Scene comparison data

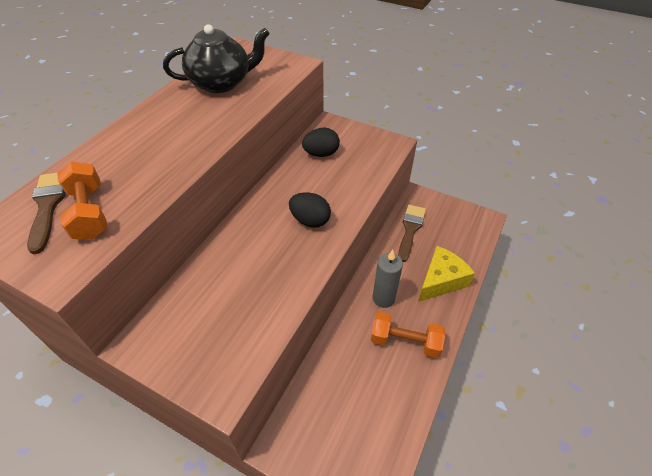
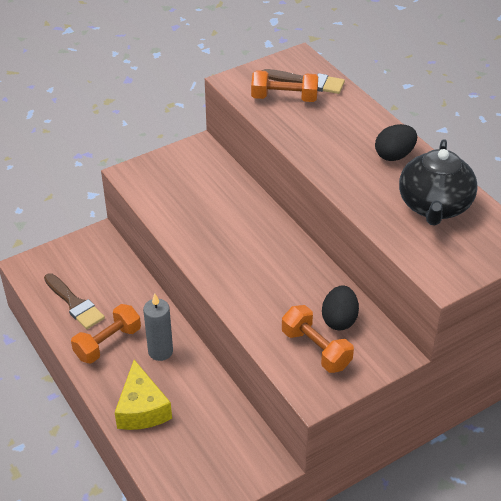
camera: 120 degrees right, 5 degrees down
(310, 220) = (244, 270): black egg -> black egg (394, 155)
(356, 155) = (316, 349): none -> orange dumbbell
(410, 229) = (225, 423): brown brush -> brown brush (75, 304)

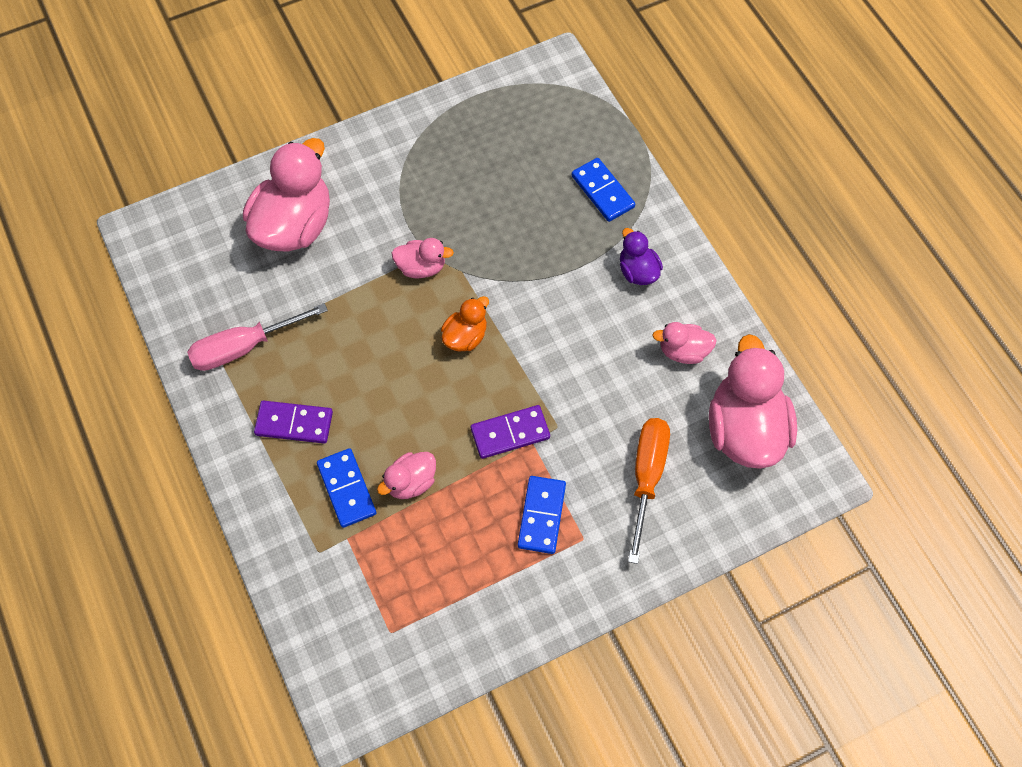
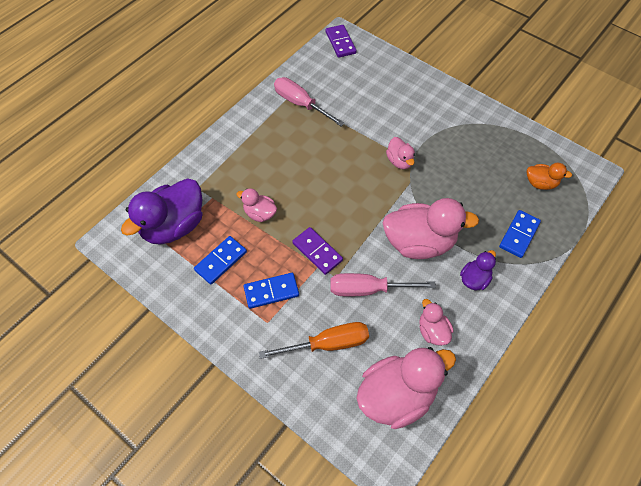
camera: 65 degrees right, 5 degrees down
(294, 225) = (387, 93): pink duck -> pink duck (419, 242)
(294, 423) = (268, 144): purple domino -> purple domino (340, 42)
(346, 489) = (241, 184): blue domino -> blue domino (221, 261)
(369, 610) = (174, 226): none -> purple duck
(465, 336) = (368, 202): orange duck -> orange duck (540, 183)
(594, 398) = (367, 289): none -> pink screwdriver

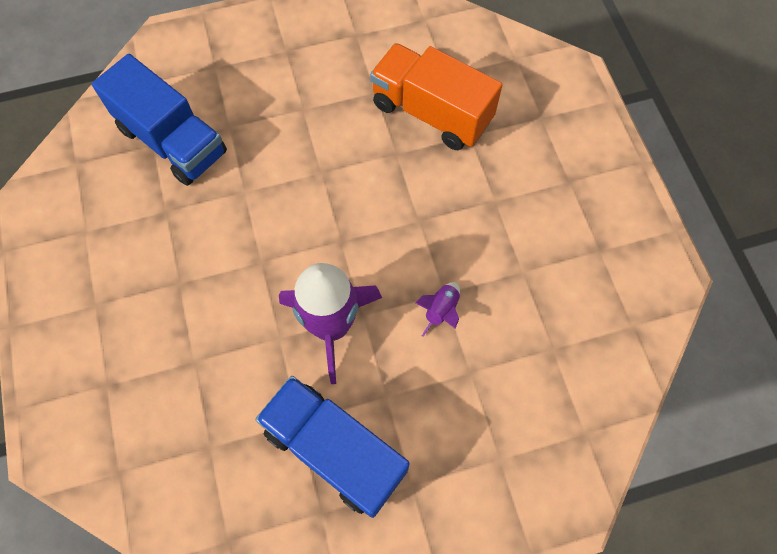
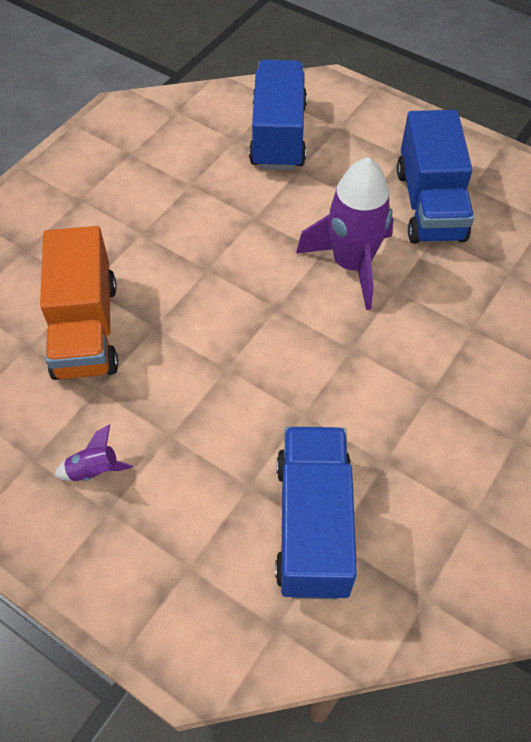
camera: 130 degrees left, 10 degrees down
(441, 311) = (270, 210): purple rocket -> purple rocket (94, 470)
(529, 390) = (278, 135): none -> blue truck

WHAT TO WORK ON >>
Go through the data above and copy each line in which "pink" appears.

ANSWER TO THE PROBLEM >>
(294, 225) = (387, 93): pink duck -> pink duck (419, 242)
(594, 398) = (367, 289): none -> pink screwdriver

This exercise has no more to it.